Where a line below includes the word "gray", copy that line.

§ Records contained in a dataset:
****************************************

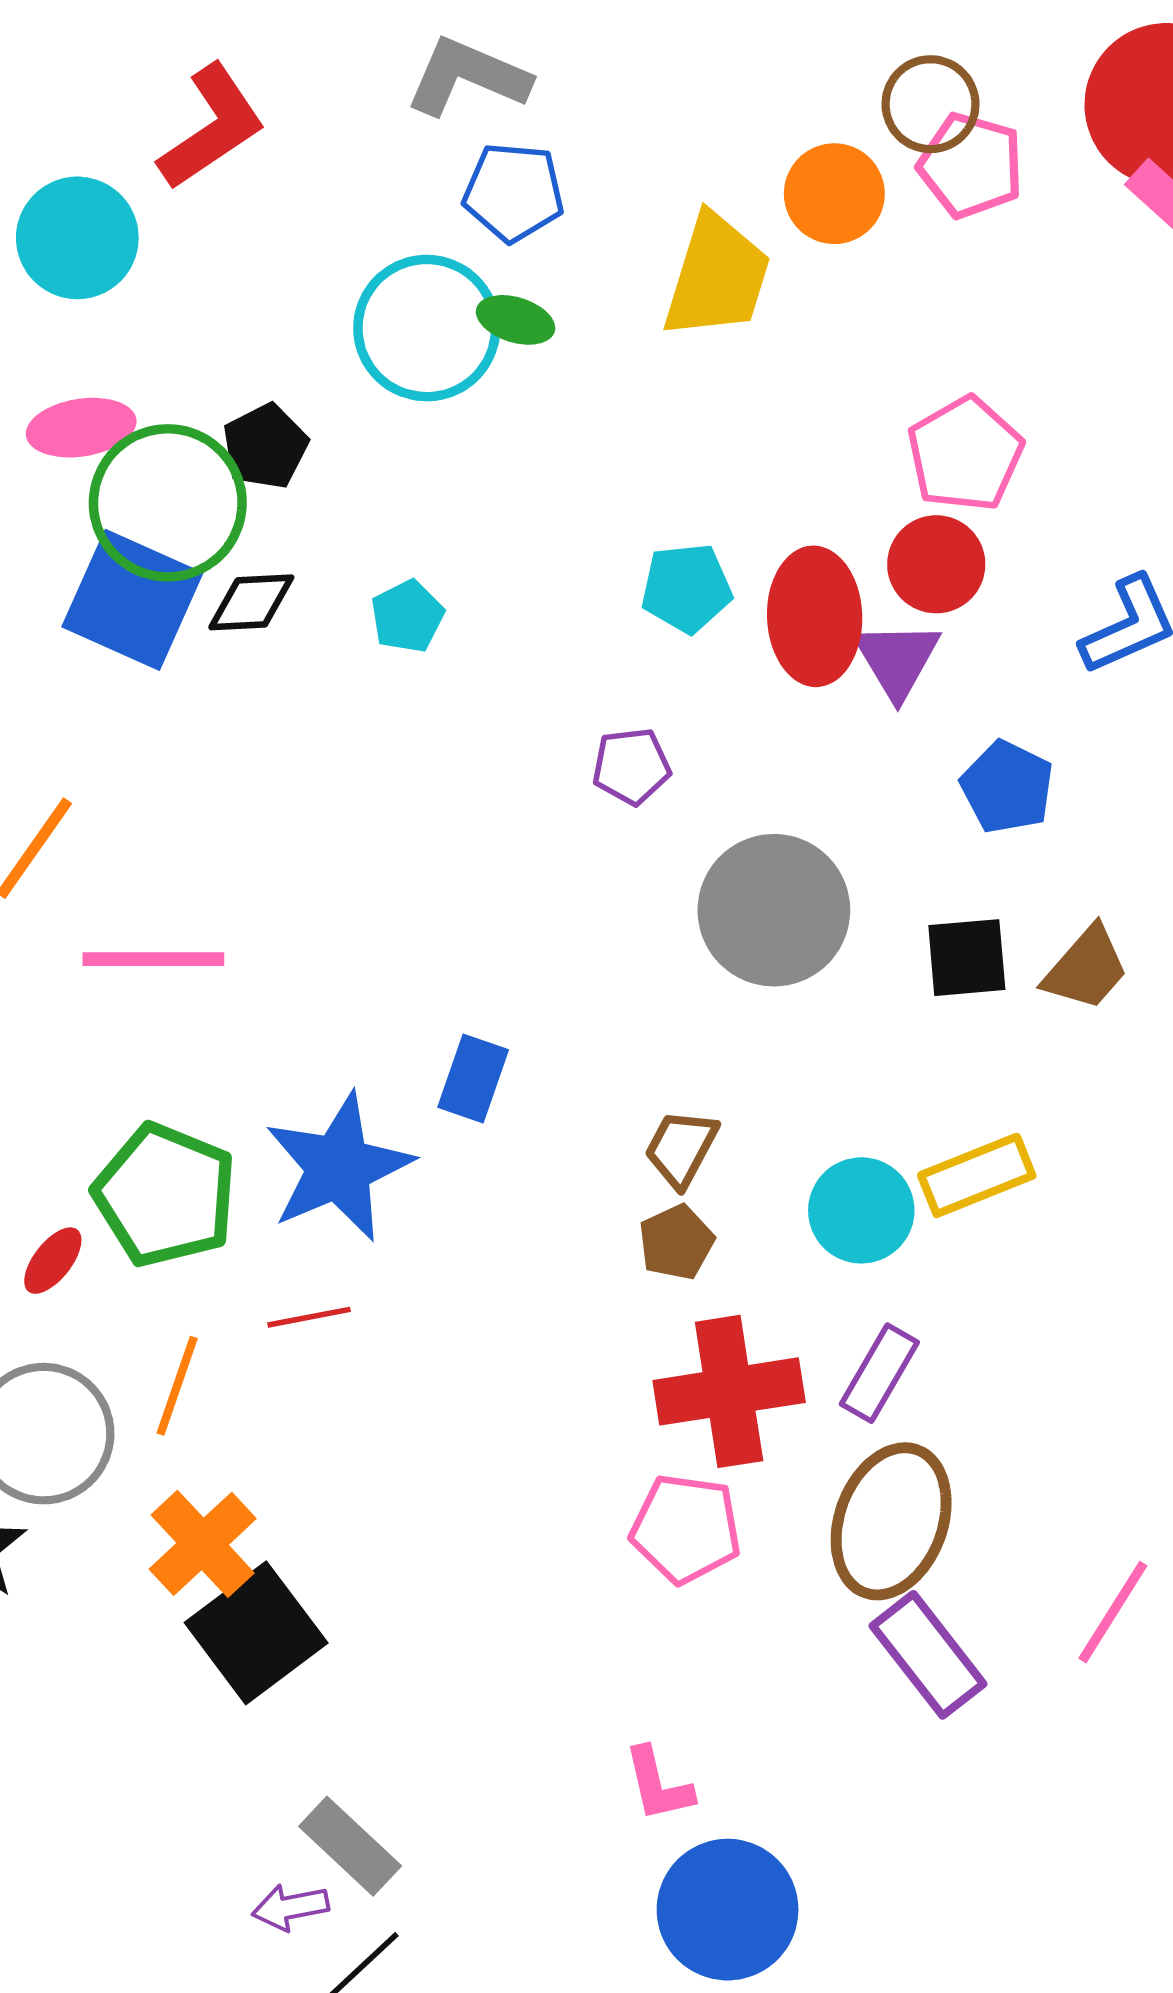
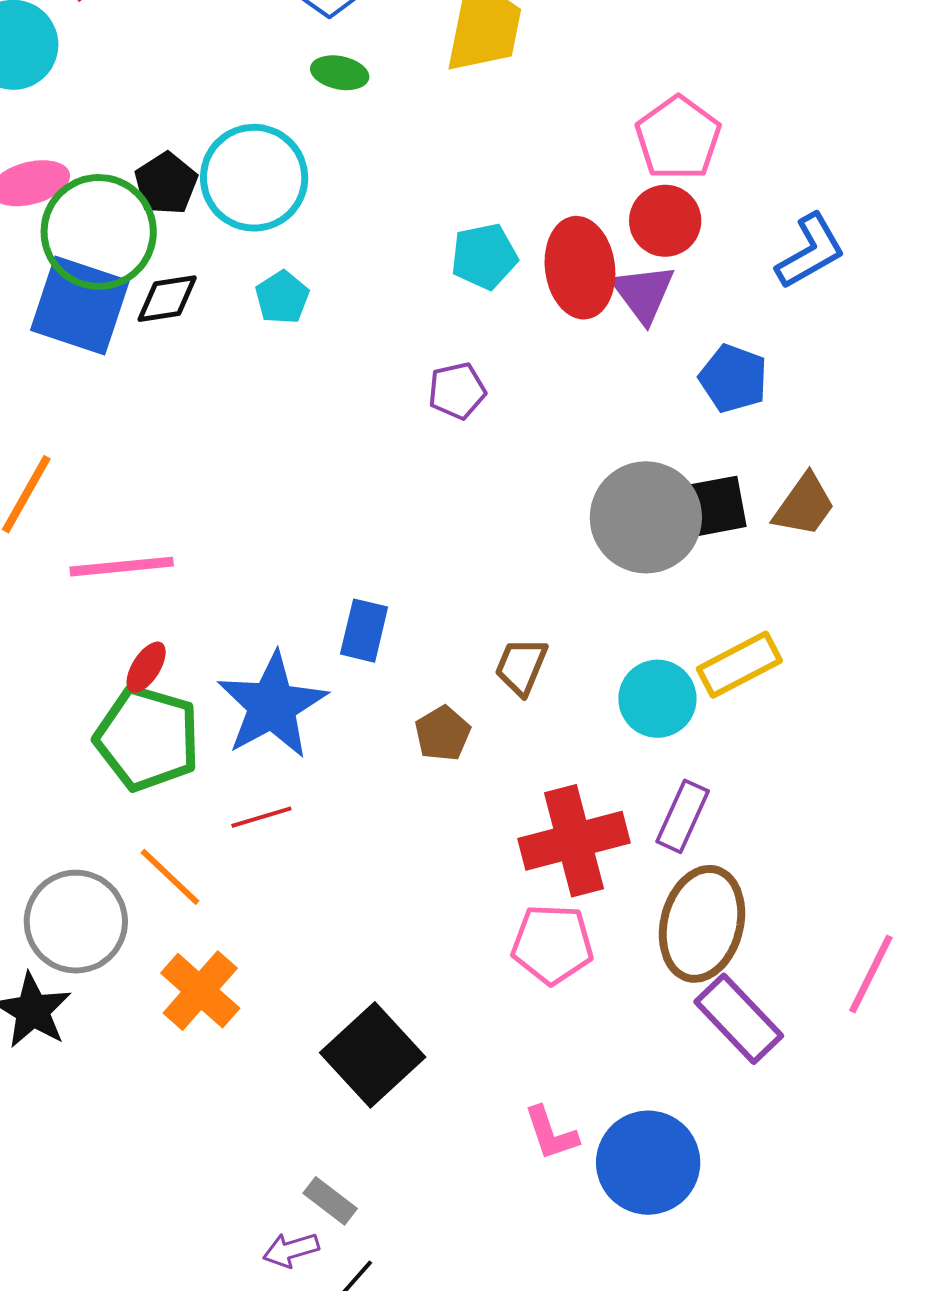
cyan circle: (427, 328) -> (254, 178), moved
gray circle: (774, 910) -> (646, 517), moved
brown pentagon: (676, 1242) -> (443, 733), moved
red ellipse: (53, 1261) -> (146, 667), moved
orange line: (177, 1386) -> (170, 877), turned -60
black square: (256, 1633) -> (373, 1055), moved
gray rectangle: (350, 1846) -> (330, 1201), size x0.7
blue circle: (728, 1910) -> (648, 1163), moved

****************************************

§ Written answer:
gray circle: (774, 910) -> (646, 517), moved
gray rectangle: (350, 1846) -> (330, 1201), size x0.7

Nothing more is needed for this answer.